[[ Extracted information, beginning ]]
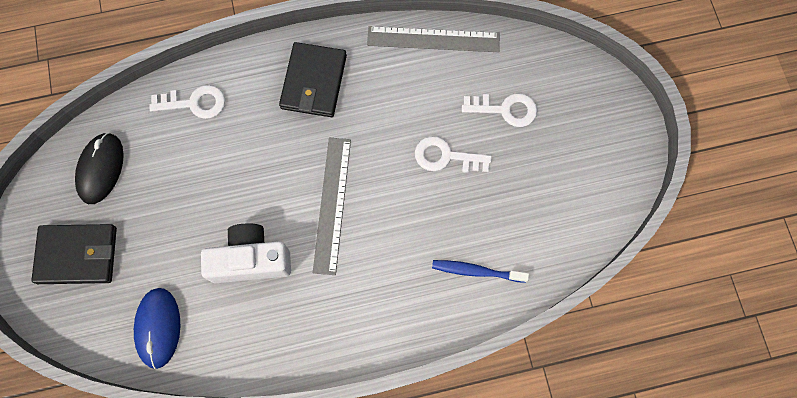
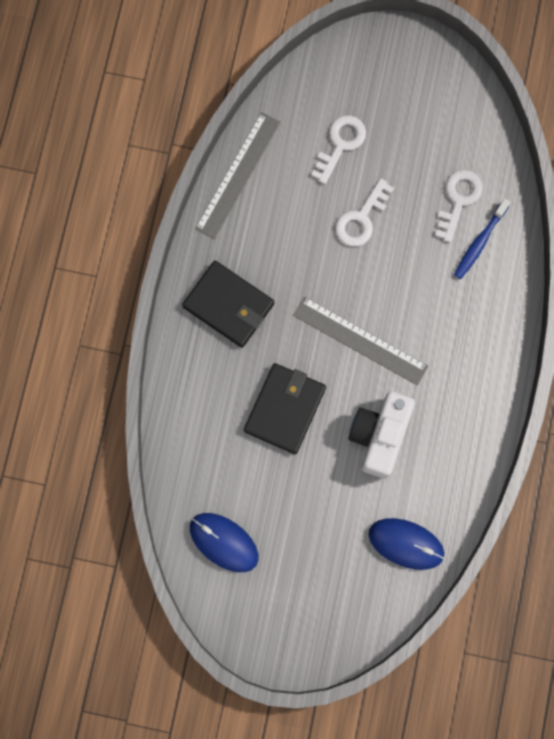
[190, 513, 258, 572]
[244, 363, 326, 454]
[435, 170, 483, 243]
[[ Extracted information, end ]]
[[ Extracted information, beginning ]]
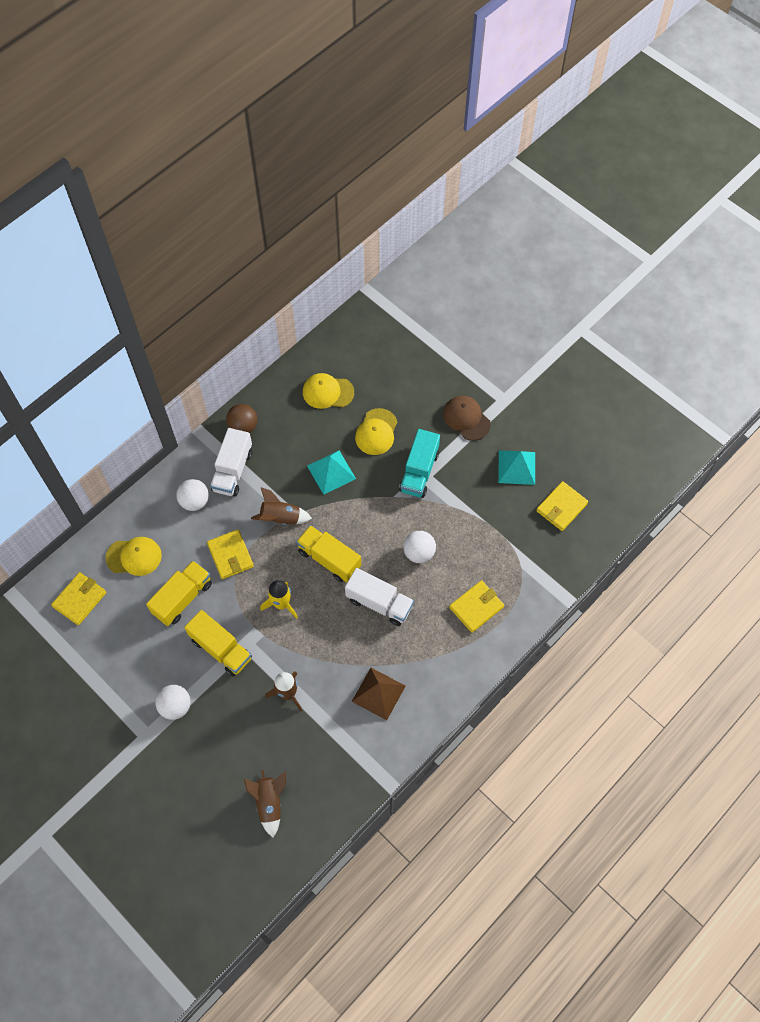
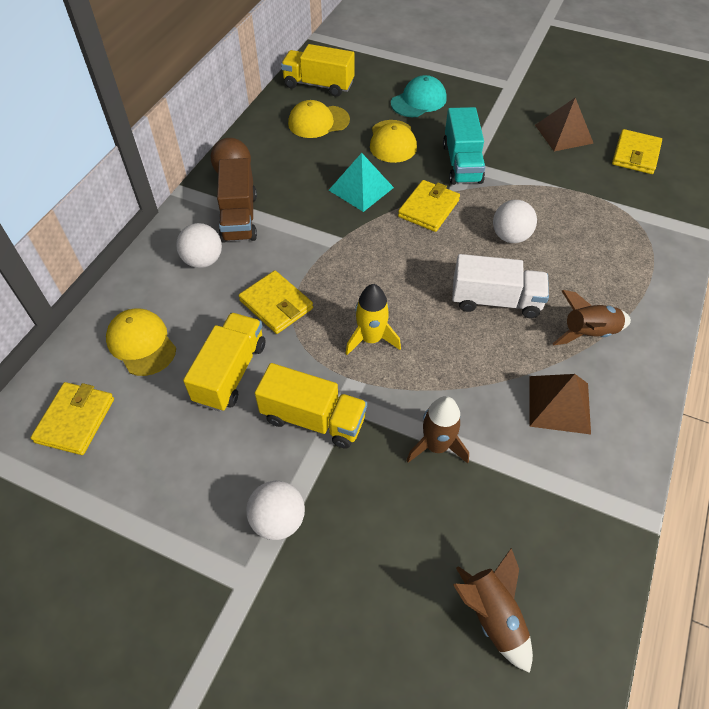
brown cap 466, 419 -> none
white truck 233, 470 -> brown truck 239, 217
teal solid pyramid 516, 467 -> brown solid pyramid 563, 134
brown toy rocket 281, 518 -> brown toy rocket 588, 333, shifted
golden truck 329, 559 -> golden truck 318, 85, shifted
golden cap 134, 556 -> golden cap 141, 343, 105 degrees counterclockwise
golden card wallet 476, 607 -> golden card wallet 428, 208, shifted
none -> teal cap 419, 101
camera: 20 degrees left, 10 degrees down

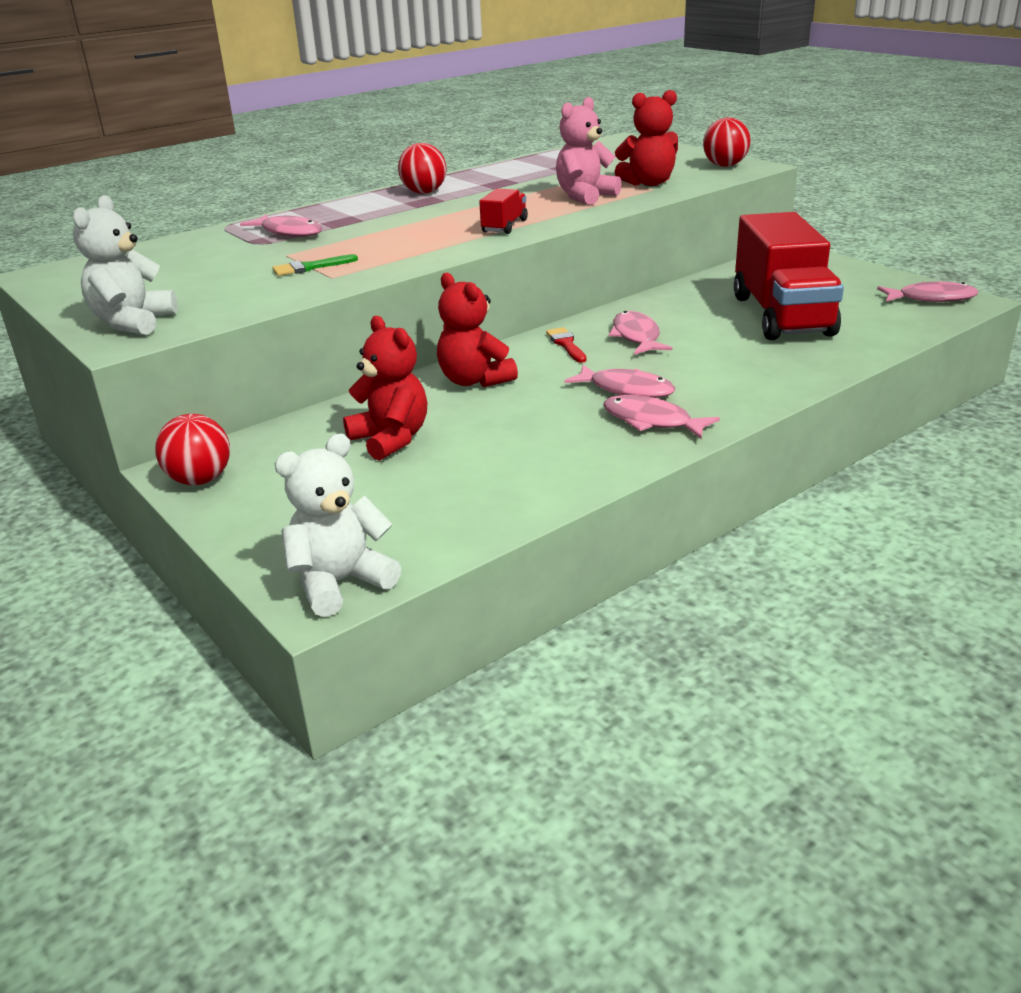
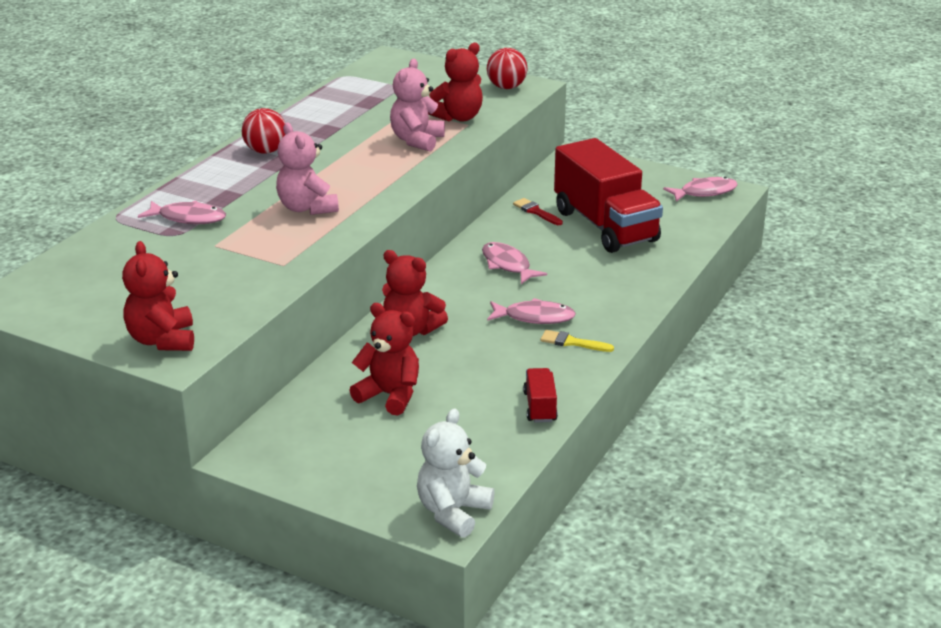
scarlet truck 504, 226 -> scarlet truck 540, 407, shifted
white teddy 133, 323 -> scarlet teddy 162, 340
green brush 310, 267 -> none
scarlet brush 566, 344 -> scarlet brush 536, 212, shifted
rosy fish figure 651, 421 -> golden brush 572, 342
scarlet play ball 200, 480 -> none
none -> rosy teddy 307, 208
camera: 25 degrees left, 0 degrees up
[[ Extracted information, end ]]
Task goal
All that belongs in your answer is the stretch of entries above from the line with "golden card wallet 476, 607" through the line with "none -> teal cap 419, 101", printed exactly.

Solved exercise
golden card wallet 476, 607 -> golden card wallet 428, 208, shifted
none -> teal cap 419, 101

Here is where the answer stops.